How many lines in the records below contain the word "bobbin"? Reply with the number alone.

────

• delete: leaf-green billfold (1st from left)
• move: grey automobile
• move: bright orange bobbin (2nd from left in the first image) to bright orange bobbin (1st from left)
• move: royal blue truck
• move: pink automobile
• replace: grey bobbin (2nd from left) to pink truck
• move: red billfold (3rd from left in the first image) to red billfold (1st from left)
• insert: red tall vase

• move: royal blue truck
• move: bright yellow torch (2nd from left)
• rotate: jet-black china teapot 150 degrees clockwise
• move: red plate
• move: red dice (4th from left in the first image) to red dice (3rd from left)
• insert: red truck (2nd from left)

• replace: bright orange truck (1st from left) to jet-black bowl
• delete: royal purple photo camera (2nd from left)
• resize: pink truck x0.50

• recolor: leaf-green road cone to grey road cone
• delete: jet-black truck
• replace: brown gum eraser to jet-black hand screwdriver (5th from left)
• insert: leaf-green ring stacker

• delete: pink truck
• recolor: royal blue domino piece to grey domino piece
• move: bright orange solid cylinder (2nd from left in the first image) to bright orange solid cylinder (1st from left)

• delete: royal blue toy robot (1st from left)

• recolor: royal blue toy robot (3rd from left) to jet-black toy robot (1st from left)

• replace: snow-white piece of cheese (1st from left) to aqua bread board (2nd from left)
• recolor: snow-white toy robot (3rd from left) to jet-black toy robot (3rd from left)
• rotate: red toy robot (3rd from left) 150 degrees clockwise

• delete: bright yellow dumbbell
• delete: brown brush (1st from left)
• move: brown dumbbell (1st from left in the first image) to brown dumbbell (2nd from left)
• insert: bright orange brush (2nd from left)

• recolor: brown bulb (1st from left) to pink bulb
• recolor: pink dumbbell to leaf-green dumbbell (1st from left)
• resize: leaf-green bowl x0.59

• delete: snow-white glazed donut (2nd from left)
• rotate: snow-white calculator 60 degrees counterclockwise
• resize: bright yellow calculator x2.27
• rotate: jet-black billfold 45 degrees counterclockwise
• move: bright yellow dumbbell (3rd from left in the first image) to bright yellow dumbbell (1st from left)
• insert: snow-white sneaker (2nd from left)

────

**Result below**
2